▸ LISTED ENTRIES
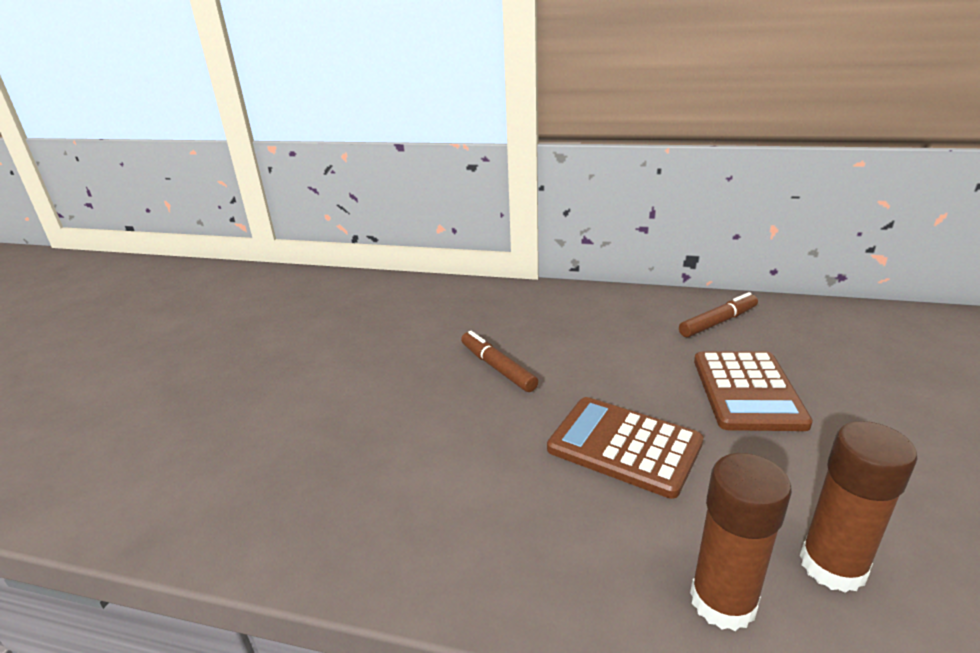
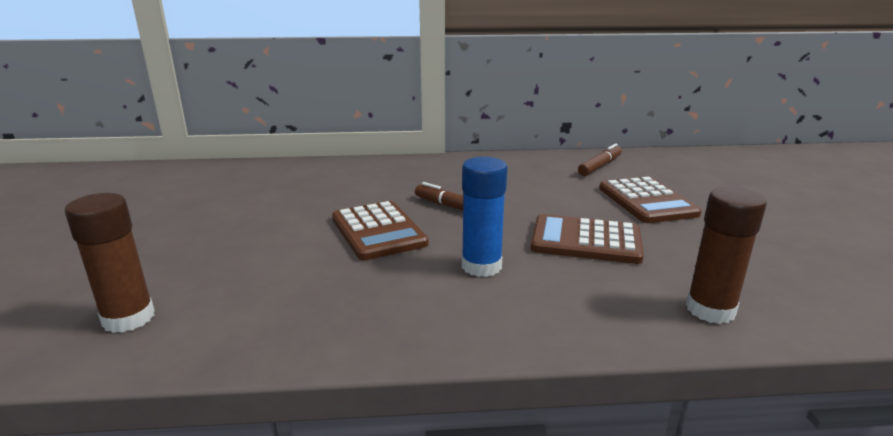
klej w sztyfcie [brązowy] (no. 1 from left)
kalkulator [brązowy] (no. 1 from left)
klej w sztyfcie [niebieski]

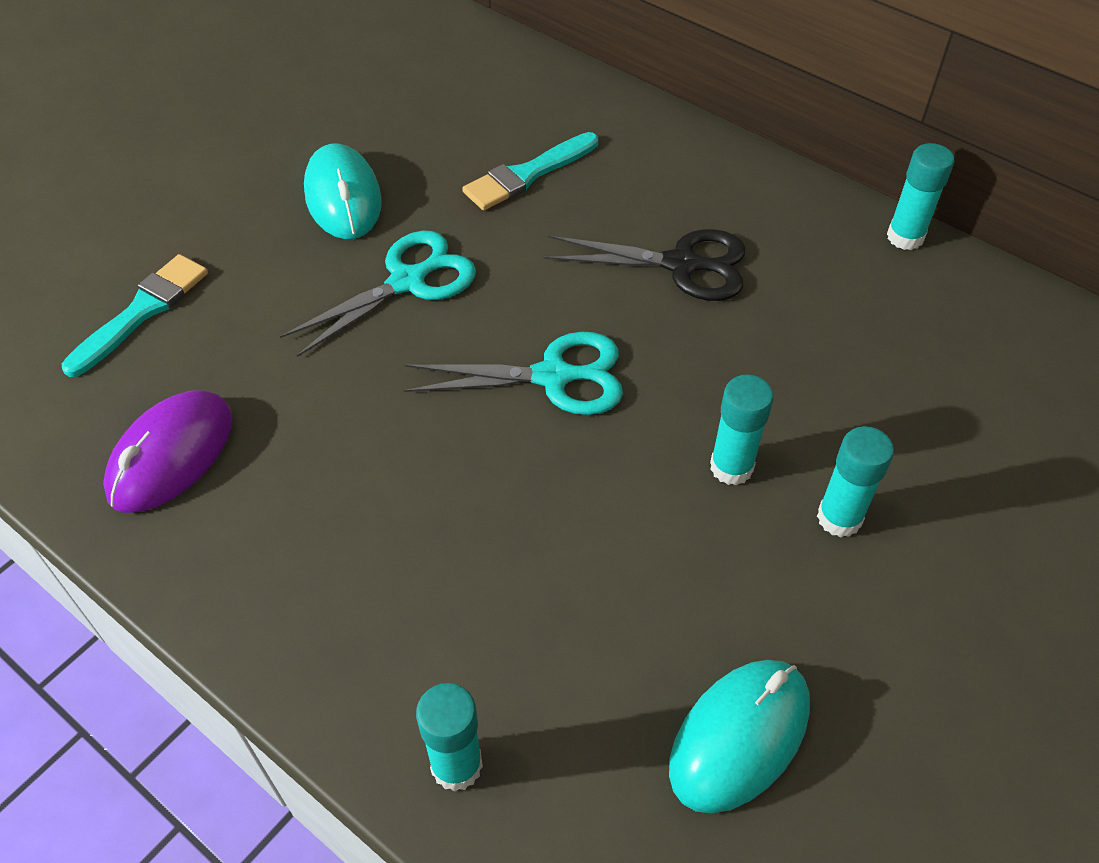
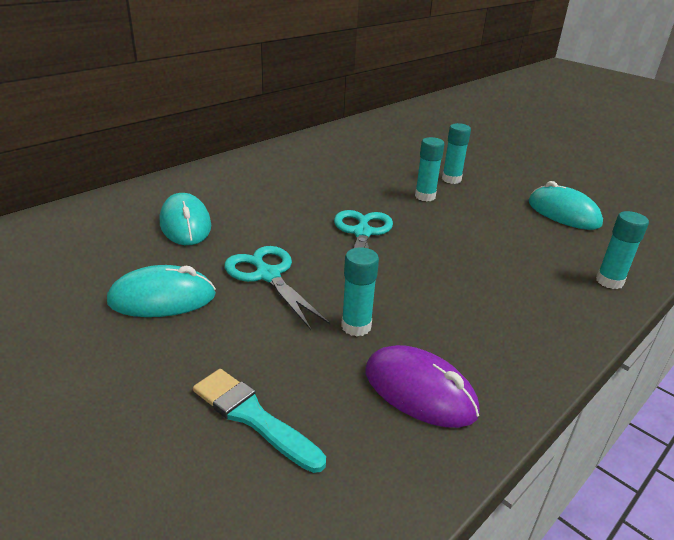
myszka [turkusowy] (no. 2 from left)
nożyczki [czarny]
klej w sztyfcie [turkusowy] (no. 1 from left)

▸ EXERCISE DIRECTIONS
Set the listing down verbatim, excluding pictures.

▸ WRITTEN RESPONSE
klej w sztyfcie [brązowy] (no. 1 from left)
kalkulator [brązowy] (no. 1 from left)
klej w sztyfcie [niebieski]

myszka [turkusowy] (no. 2 from left)
nożyczki [czarny]
klej w sztyfcie [turkusowy] (no. 1 from left)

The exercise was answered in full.